◆ Prompt
Once the line containing "DIGITS pin DIO: D5 -> D9" is located, output it and every line after it through the end of the records, exactly as written and nothing else.

[Itemized modification records]
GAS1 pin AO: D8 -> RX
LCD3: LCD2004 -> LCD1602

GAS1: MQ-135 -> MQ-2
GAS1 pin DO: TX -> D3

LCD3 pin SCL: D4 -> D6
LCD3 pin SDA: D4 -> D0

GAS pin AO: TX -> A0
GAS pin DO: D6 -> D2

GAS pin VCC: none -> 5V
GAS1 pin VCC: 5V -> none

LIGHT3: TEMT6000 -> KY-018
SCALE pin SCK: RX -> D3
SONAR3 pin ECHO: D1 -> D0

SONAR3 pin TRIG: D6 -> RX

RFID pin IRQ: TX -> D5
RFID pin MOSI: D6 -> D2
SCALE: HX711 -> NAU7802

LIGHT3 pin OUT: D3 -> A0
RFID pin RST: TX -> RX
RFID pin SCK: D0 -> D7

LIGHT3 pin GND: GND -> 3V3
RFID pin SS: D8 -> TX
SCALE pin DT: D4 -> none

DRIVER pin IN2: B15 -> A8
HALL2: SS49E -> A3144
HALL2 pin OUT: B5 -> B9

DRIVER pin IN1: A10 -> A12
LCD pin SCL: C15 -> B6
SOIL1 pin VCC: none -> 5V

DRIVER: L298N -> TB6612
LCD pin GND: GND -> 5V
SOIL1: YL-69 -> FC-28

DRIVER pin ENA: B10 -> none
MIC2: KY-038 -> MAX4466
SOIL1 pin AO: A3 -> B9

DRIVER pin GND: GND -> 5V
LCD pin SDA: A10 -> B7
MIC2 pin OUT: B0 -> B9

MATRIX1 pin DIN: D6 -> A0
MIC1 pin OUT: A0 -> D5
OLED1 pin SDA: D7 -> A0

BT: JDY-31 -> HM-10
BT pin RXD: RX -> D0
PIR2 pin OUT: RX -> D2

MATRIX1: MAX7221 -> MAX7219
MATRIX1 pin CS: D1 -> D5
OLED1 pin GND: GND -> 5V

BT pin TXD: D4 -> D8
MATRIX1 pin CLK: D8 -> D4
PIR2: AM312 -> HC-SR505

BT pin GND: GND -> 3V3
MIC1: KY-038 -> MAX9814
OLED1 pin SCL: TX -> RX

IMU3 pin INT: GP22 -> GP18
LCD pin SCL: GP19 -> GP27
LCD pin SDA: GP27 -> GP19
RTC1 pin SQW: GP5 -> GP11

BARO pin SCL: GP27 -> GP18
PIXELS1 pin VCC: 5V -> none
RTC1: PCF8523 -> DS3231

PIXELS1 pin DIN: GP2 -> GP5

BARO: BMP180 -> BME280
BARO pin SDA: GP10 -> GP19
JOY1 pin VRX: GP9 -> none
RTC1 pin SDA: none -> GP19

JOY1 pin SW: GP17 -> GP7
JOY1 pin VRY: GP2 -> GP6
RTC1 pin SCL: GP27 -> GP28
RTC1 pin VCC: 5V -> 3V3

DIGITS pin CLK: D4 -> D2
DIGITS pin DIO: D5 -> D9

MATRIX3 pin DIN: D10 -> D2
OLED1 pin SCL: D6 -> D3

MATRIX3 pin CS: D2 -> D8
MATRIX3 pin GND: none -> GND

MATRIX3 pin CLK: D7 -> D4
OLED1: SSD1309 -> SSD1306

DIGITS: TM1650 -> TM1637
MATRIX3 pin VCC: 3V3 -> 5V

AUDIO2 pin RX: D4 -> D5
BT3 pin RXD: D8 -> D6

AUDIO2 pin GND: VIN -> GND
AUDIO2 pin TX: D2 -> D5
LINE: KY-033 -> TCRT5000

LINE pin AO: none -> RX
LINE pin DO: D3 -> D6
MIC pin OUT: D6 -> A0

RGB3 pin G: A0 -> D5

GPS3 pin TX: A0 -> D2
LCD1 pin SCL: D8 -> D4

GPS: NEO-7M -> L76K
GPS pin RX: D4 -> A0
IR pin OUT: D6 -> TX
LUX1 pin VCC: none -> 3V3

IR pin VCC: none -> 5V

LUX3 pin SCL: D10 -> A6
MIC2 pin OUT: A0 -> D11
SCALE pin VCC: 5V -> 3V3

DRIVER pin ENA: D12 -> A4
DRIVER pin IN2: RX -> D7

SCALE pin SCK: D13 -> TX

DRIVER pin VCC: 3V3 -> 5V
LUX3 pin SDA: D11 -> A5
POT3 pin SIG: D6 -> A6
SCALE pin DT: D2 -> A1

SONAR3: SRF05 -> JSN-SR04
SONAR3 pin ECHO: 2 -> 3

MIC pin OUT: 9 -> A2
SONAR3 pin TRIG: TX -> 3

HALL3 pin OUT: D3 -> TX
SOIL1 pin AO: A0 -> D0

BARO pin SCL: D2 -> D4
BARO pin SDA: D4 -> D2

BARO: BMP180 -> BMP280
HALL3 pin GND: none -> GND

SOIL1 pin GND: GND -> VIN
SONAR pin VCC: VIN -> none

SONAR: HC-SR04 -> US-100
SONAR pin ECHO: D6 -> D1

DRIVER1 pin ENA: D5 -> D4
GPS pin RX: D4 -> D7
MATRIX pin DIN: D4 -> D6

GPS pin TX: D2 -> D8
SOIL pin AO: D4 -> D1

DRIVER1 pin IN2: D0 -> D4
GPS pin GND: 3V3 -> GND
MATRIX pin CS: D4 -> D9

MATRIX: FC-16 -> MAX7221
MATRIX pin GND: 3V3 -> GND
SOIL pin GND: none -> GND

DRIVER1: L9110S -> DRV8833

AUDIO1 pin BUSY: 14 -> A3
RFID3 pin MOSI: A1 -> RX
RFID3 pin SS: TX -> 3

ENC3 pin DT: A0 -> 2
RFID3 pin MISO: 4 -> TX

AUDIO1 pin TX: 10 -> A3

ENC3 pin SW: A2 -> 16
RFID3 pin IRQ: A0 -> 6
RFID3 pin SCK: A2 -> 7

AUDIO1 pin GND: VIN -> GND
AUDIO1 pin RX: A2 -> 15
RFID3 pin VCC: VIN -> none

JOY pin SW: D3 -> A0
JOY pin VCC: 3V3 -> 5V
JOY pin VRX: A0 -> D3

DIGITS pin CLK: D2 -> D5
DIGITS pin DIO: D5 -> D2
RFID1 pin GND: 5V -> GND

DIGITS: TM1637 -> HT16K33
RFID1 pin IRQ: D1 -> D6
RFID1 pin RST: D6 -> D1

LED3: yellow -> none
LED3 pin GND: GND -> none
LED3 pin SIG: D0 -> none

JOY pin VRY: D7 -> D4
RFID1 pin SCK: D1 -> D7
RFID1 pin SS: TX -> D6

◆ Answer section
DIGITS pin DIO: D5 -> D9

MATRIX3 pin DIN: D10 -> D2
OLED1 pin SCL: D6 -> D3

MATRIX3 pin CS: D2 -> D8
MATRIX3 pin GND: none -> GND

MATRIX3 pin CLK: D7 -> D4
OLED1: SSD1309 -> SSD1306

DIGITS: TM1650 -> TM1637
MATRIX3 pin VCC: 3V3 -> 5V

AUDIO2 pin RX: D4 -> D5
BT3 pin RXD: D8 -> D6

AUDIO2 pin GND: VIN -> GND
AUDIO2 pin TX: D2 -> D5
LINE: KY-033 -> TCRT5000

LINE pin AO: none -> RX
LINE pin DO: D3 -> D6
MIC pin OUT: D6 -> A0

RGB3 pin G: A0 -> D5

GPS3 pin TX: A0 -> D2
LCD1 pin SCL: D8 -> D4

GPS: NEO-7M -> L76K
GPS pin RX: D4 -> A0
IR pin OUT: D6 -> TX
LUX1 pin VCC: none -> 3V3

IR pin VCC: none -> 5V

LUX3 pin SCL: D10 -> A6
MIC2 pin OUT: A0 -> D11
SCALE pin VCC: 5V -> 3V3

DRIVER pin ENA: D12 -> A4
DRIVER pin IN2: RX -> D7

SCALE pin SCK: D13 -> TX

DRIVER pin VCC: 3V3 -> 5V
LUX3 pin SDA: D11 -> A5
POT3 pin SIG: D6 -> A6
SCALE pin DT: D2 -> A1

SONAR3: SRF05 -> JSN-SR04
SONAR3 pin ECHO: 2 -> 3

MIC pin OUT: 9 -> A2
SONAR3 pin TRIG: TX -> 3

HALL3 pin OUT: D3 -> TX
SOIL1 pin AO: A0 -> D0

BARO pin SCL: D2 -> D4
BARO pin SDA: D4 -> D2

BARO: BMP180 -> BMP280
HALL3 pin GND: none -> GND

SOIL1 pin GND: GND -> VIN
SONAR pin VCC: VIN -> none

SONAR: HC-SR04 -> US-100
SONAR pin ECHO: D6 -> D1

DRIVER1 pin ENA: D5 -> D4
GPS pin RX: D4 -> D7
MATRIX pin DIN: D4 -> D6

GPS pin TX: D2 -> D8
SOIL pin AO: D4 -> D1

DRIVER1 pin IN2: D0 -> D4
GPS pin GND: 3V3 -> GND
MATRIX pin CS: D4 -> D9

MATRIX: FC-16 -> MAX7221
MATRIX pin GND: 3V3 -> GND
SOIL pin GND: none -> GND

DRIVER1: L9110S -> DRV8833

AUDIO1 pin BUSY: 14 -> A3
RFID3 pin MOSI: A1 -> RX
RFID3 pin SS: TX -> 3

ENC3 pin DT: A0 -> 2
RFID3 pin MISO: 4 -> TX

AUDIO1 pin TX: 10 -> A3

ENC3 pin SW: A2 -> 16
RFID3 pin IRQ: A0 -> 6
RFID3 pin SCK: A2 -> 7

AUDIO1 pin GND: VIN -> GND
AUDIO1 pin RX: A2 -> 15
RFID3 pin VCC: VIN -> none

JOY pin SW: D3 -> A0
JOY pin VCC: 3V3 -> 5V
JOY pin VRX: A0 -> D3

DIGITS pin CLK: D2 -> D5
DIGITS pin DIO: D5 -> D2
RFID1 pin GND: 5V -> GND

DIGITS: TM1637 -> HT16K33
RFID1 pin IRQ: D1 -> D6
RFID1 pin RST: D6 -> D1

LED3: yellow -> none
LED3 pin GND: GND -> none
LED3 pin SIG: D0 -> none

JOY pin VRY: D7 -> D4
RFID1 pin SCK: D1 -> D7
RFID1 pin SS: TX -> D6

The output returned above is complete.